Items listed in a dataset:
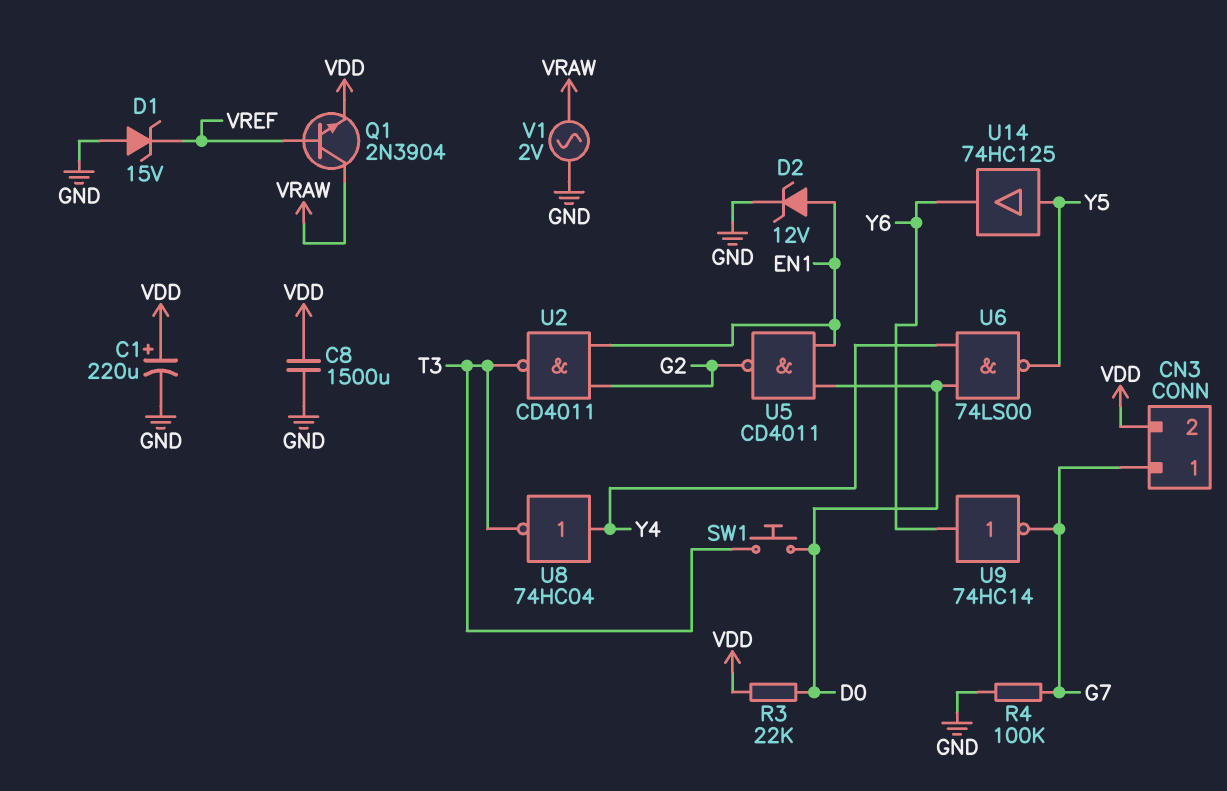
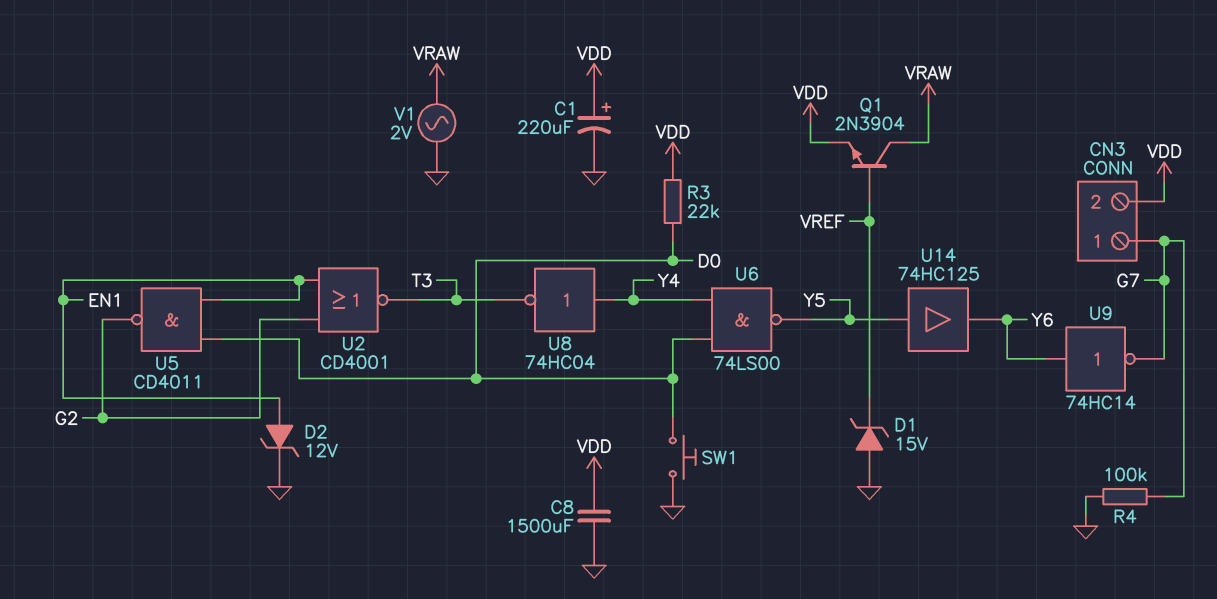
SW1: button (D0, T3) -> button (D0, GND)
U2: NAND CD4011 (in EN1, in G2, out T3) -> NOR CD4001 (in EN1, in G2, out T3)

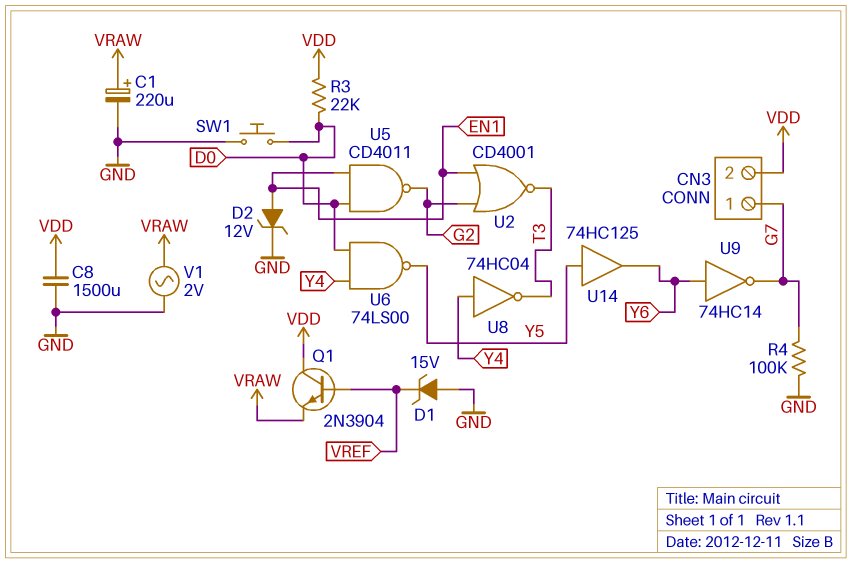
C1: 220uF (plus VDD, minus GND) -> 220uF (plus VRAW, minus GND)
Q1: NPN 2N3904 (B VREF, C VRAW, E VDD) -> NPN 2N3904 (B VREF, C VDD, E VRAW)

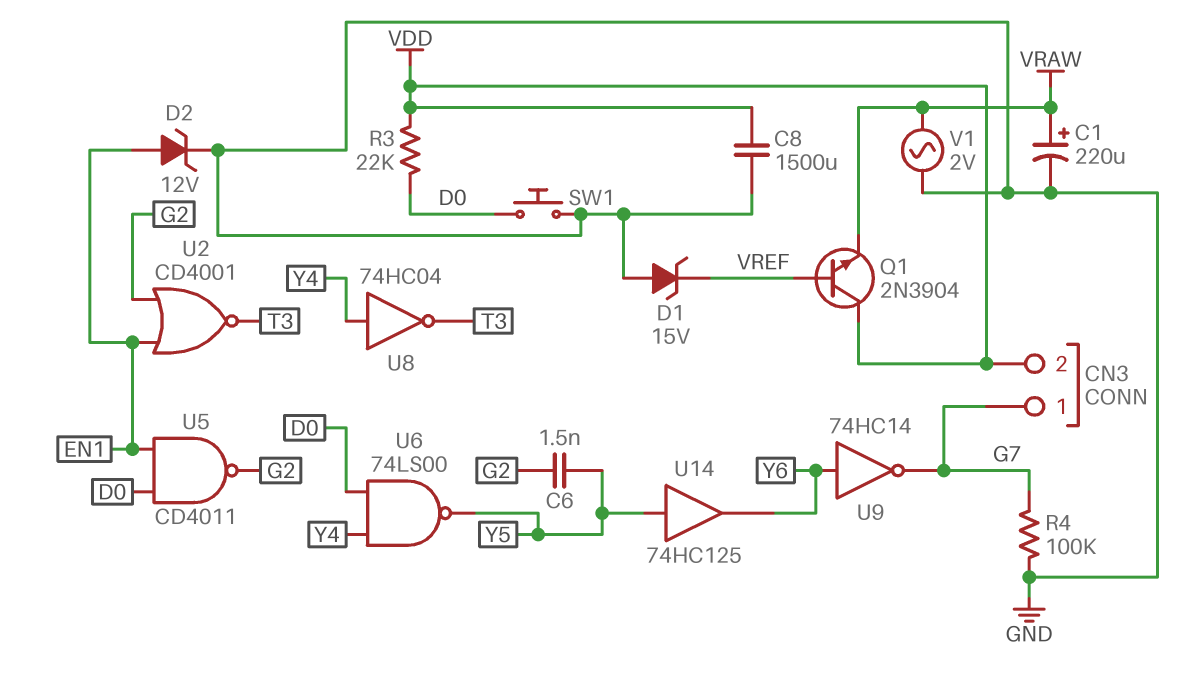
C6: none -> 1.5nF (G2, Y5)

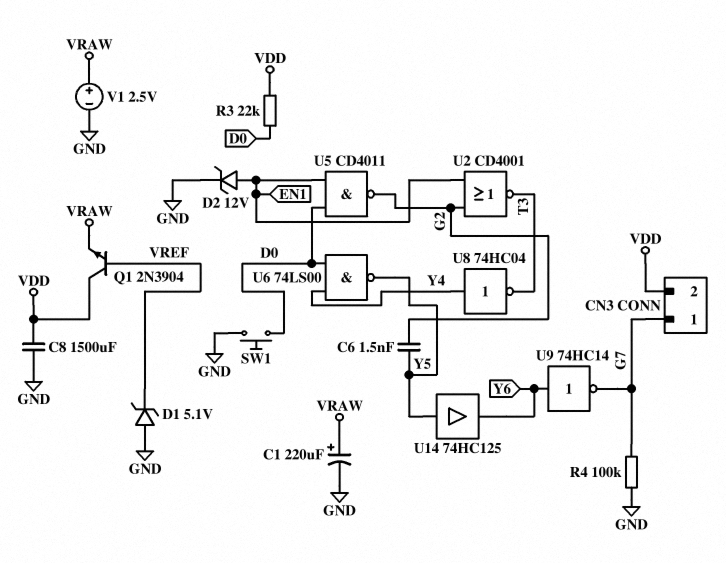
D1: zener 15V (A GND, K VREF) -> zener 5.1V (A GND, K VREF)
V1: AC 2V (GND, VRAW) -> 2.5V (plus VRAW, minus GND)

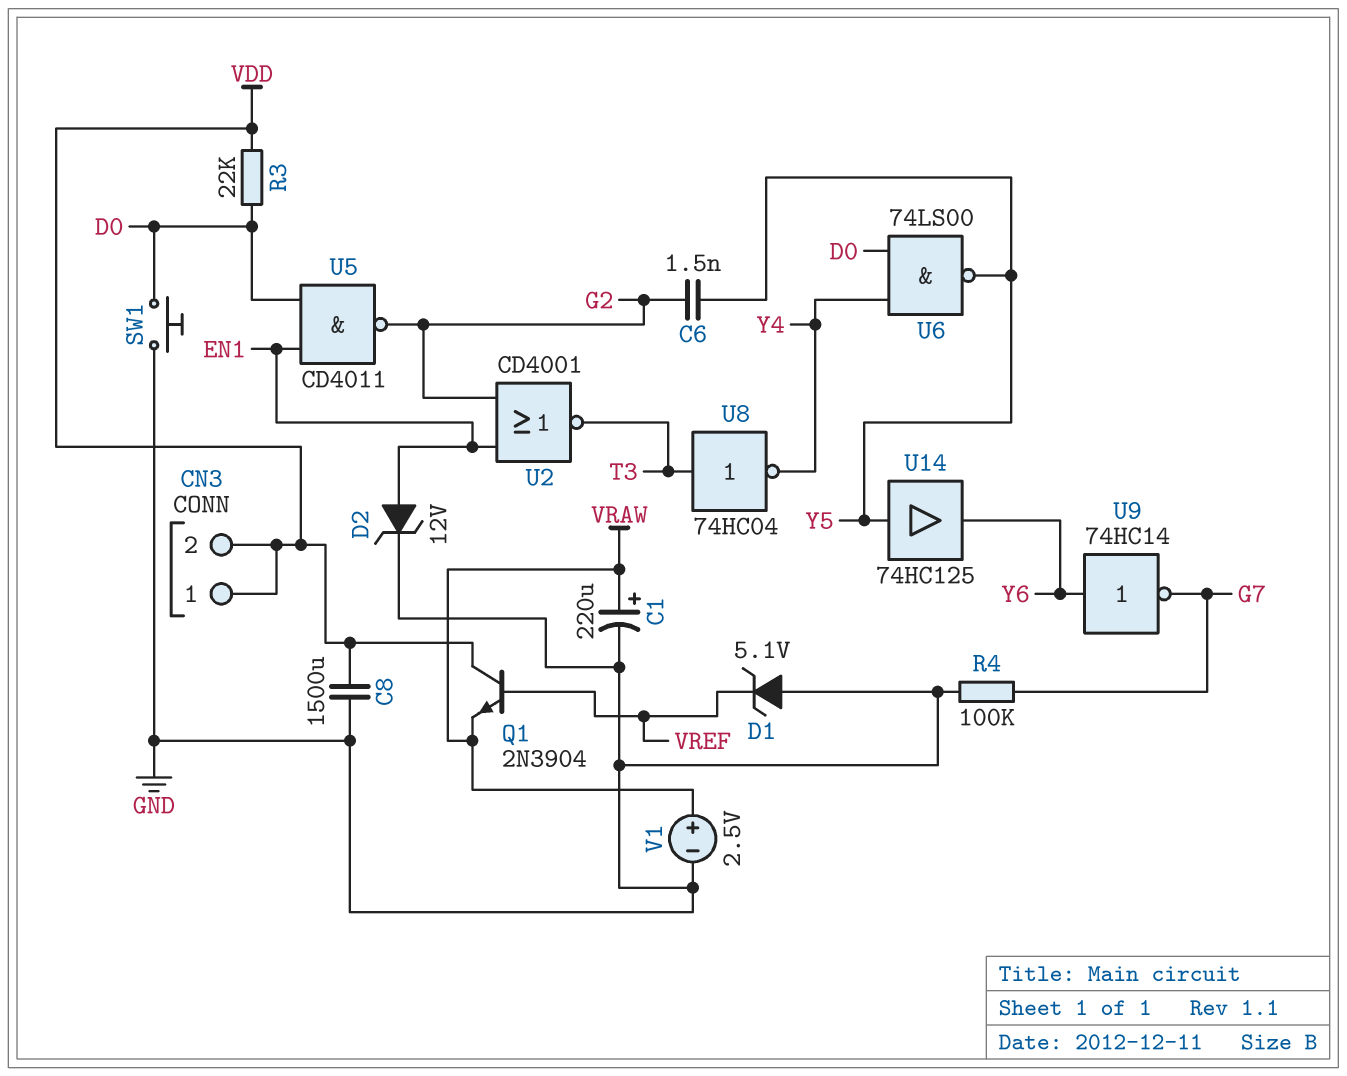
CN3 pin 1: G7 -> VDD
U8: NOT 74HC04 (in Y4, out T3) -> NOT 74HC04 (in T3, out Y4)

• _Exercise aim_: Please restate word for word the lines above, starting with the line that holds "V1: AC 2V (GND, VRAW)" and ending with the final line of the records, while leaving out pictures.

• _Response to the exercise_:
V1: AC 2V (GND, VRAW) -> 2.5V (plus VRAW, minus GND)

CN3 pin 1: G7 -> VDD
U8: NOT 74HC04 (in Y4, out T3) -> NOT 74HC04 (in T3, out Y4)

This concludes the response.